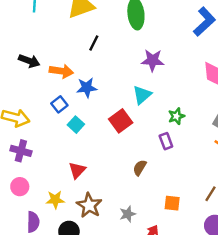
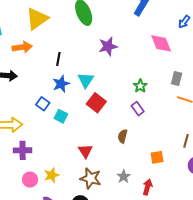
black line: (94, 43) -> (58, 59), moved
orange arrow: (61, 71) -> (22, 47), moved
cyan triangle: (142, 95) -> (86, 80), moved
red triangle: (77, 170) -> (85, 151), moved
yellow star: (55, 200) -> (52, 175), moved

-- -- --

YOUR GOAL:
Write out all the records exactly, omitting the images.

REPLY TO THE TASK:
black line: (94, 43) -> (58, 59), moved
orange arrow: (61, 71) -> (22, 47), moved
cyan triangle: (142, 95) -> (86, 80), moved
red triangle: (77, 170) -> (85, 151), moved
yellow star: (55, 200) -> (52, 175), moved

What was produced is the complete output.